* [Your assignment]
Will you restate verbatim the lines running from the line with "turquoise scissors: [117,253,259,345]" to the end of the data, leaving out everything else?

- - -

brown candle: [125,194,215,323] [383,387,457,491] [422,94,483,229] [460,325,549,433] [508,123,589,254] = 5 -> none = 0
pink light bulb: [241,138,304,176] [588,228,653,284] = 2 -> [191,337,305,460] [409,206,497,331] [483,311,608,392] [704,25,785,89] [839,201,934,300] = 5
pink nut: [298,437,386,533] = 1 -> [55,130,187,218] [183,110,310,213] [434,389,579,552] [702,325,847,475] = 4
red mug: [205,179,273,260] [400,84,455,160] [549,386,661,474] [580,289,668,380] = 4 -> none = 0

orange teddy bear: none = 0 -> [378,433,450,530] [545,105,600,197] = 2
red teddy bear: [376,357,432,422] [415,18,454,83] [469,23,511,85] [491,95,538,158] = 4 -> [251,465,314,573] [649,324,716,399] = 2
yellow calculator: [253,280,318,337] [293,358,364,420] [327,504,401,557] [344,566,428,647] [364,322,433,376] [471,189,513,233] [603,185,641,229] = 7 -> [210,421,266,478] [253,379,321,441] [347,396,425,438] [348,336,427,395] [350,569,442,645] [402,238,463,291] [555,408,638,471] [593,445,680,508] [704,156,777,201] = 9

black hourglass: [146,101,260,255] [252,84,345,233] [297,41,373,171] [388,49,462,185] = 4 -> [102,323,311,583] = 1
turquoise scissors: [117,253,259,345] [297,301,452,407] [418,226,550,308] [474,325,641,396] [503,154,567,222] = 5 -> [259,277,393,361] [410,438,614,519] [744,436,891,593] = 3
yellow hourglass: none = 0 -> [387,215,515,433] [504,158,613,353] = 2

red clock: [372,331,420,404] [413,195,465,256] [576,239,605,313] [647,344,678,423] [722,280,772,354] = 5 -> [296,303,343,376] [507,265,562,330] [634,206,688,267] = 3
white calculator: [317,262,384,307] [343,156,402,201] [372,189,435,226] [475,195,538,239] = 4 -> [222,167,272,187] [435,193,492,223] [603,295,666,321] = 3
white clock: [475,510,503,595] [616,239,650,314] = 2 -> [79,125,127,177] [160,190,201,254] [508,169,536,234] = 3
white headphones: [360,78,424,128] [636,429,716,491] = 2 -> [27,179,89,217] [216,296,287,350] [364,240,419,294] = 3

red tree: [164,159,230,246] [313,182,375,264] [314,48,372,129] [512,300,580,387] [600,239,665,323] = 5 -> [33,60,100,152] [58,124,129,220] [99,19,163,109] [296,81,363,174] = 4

- - -

* [Problem solution]
turquoise scissors: [117,253,259,345] [297,301,452,407] [418,226,550,308] [474,325,641,396] [503,154,567,222] = 5 -> [259,277,393,361] [410,438,614,519] [744,436,891,593] = 3
yellow hourglass: none = 0 -> [387,215,515,433] [504,158,613,353] = 2

red clock: [372,331,420,404] [413,195,465,256] [576,239,605,313] [647,344,678,423] [722,280,772,354] = 5 -> [296,303,343,376] [507,265,562,330] [634,206,688,267] = 3
white calculator: [317,262,384,307] [343,156,402,201] [372,189,435,226] [475,195,538,239] = 4 -> [222,167,272,187] [435,193,492,223] [603,295,666,321] = 3
white clock: [475,510,503,595] [616,239,650,314] = 2 -> [79,125,127,177] [160,190,201,254] [508,169,536,234] = 3
white headphones: [360,78,424,128] [636,429,716,491] = 2 -> [27,179,89,217] [216,296,287,350] [364,240,419,294] = 3

red tree: [164,159,230,246] [313,182,375,264] [314,48,372,129] [512,300,580,387] [600,239,665,323] = 5 -> [33,60,100,152] [58,124,129,220] [99,19,163,109] [296,81,363,174] = 4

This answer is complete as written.